From the records below, copy out exactly the lines from the one containing "camera: 15 degrees right, 15 degrees up" to the one containing "camera: 80 degrees right, 5 degrees up", both included. Add nothing else.

RECORDS SUPPLIED:
::::

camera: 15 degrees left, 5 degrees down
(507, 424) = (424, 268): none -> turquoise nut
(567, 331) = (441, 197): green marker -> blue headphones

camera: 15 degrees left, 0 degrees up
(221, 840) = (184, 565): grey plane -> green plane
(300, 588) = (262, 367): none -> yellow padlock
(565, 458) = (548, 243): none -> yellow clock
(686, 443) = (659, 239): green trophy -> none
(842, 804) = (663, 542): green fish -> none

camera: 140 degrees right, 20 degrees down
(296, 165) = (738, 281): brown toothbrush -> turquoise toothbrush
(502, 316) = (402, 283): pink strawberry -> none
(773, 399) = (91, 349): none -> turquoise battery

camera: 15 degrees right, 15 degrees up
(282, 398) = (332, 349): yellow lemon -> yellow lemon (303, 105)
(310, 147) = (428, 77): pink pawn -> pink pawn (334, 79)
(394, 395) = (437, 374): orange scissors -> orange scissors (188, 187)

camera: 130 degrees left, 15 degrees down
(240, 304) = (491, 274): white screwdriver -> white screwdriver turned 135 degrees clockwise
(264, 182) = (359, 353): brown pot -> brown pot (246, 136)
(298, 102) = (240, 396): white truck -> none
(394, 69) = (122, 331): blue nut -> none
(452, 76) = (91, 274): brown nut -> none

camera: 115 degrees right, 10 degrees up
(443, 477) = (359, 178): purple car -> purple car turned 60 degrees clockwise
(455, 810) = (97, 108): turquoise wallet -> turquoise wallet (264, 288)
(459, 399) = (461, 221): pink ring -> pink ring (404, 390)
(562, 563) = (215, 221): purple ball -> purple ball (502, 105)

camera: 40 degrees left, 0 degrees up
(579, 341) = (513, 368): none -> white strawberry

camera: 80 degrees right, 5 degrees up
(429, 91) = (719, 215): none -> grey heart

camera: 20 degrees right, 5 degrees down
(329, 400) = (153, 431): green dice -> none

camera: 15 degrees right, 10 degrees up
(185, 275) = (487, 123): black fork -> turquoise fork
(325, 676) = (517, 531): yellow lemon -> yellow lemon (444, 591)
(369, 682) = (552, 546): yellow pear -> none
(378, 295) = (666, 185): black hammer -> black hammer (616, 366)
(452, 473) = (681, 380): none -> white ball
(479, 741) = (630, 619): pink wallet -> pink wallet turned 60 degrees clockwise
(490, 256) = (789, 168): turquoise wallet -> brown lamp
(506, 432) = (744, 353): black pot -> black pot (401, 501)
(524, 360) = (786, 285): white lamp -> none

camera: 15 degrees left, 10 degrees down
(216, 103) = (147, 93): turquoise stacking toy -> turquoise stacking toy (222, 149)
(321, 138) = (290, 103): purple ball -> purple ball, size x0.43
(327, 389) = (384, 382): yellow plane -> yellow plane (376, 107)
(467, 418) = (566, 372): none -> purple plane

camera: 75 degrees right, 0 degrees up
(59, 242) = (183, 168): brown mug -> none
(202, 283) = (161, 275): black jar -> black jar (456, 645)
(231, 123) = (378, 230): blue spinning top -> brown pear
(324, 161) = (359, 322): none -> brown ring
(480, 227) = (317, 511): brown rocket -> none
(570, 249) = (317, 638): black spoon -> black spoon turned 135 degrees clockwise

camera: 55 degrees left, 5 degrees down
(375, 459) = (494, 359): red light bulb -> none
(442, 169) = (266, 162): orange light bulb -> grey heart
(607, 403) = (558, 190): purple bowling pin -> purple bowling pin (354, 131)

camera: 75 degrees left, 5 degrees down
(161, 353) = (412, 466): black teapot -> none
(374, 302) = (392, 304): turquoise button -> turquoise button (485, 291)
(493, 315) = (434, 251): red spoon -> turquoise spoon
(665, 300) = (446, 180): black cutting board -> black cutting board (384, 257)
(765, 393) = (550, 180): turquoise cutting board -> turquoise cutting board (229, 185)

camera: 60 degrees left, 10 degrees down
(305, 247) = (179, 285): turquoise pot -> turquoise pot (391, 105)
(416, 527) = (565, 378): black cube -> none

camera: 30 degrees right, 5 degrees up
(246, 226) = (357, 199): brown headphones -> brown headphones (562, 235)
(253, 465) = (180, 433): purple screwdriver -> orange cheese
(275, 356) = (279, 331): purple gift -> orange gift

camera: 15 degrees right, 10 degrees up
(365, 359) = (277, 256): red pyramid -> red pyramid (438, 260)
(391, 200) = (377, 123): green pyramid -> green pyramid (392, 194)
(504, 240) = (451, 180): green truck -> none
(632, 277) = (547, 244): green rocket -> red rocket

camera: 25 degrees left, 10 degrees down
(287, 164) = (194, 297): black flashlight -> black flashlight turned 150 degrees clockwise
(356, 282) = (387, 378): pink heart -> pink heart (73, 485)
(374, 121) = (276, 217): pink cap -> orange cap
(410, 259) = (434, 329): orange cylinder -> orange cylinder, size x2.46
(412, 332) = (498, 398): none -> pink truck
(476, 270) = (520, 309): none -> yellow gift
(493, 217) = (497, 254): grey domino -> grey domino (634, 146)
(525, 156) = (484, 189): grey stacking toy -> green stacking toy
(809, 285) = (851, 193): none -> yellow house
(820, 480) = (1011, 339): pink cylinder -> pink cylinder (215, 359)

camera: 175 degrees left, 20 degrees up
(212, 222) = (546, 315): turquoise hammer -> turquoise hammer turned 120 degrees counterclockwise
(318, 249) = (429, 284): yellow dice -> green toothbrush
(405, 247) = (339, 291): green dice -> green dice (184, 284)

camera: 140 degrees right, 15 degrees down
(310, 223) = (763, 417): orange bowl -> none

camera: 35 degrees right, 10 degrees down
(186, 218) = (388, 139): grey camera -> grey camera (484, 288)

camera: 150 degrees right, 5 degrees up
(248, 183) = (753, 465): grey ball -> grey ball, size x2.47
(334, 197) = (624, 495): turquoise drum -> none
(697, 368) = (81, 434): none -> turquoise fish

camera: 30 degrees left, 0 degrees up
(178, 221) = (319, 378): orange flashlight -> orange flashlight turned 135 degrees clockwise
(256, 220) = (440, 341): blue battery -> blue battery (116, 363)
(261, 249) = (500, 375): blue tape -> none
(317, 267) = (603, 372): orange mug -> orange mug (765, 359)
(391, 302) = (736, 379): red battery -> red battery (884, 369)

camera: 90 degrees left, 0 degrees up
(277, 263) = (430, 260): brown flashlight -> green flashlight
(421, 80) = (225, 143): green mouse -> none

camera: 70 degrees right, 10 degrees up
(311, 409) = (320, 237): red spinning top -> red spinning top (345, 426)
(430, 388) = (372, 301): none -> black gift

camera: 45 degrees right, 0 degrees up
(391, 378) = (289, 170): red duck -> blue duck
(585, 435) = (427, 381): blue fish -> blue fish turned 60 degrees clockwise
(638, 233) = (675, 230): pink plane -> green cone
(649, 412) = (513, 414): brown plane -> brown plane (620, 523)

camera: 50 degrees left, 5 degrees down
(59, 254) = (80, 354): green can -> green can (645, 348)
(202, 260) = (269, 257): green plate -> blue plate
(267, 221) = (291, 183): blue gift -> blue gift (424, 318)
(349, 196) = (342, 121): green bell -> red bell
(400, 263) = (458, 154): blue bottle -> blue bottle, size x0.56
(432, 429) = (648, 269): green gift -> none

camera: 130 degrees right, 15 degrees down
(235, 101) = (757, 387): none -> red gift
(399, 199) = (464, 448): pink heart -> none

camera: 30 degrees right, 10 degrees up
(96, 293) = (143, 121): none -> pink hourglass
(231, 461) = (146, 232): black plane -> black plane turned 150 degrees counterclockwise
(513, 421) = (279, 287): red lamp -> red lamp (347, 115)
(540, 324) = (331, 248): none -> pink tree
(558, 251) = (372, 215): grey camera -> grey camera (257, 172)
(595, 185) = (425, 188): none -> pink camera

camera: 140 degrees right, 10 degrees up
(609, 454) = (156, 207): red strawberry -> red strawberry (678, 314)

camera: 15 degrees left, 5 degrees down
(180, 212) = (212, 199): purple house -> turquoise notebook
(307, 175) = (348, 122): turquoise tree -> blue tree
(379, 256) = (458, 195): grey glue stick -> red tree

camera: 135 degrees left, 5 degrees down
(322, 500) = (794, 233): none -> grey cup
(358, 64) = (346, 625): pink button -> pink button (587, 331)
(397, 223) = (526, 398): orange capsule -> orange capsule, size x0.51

::::

EXPECTED OUTPUT:
camera: 15 degrees right, 15 degrees up
(282, 398) = (332, 349): yellow lemon -> yellow lemon (303, 105)
(310, 147) = (428, 77): pink pawn -> pink pawn (334, 79)
(394, 395) = (437, 374): orange scissors -> orange scissors (188, 187)

camera: 130 degrees left, 15 degrees down
(240, 304) = (491, 274): white screwdriver -> white screwdriver turned 135 degrees clockwise
(264, 182) = (359, 353): brown pot -> brown pot (246, 136)
(298, 102) = (240, 396): white truck -> none
(394, 69) = (122, 331): blue nut -> none
(452, 76) = (91, 274): brown nut -> none

camera: 115 degrees right, 10 degrees up
(443, 477) = (359, 178): purple car -> purple car turned 60 degrees clockwise
(455, 810) = (97, 108): turquoise wallet -> turquoise wallet (264, 288)
(459, 399) = (461, 221): pink ring -> pink ring (404, 390)
(562, 563) = (215, 221): purple ball -> purple ball (502, 105)

camera: 40 degrees left, 0 degrees up
(579, 341) = (513, 368): none -> white strawberry

camera: 80 degrees right, 5 degrees up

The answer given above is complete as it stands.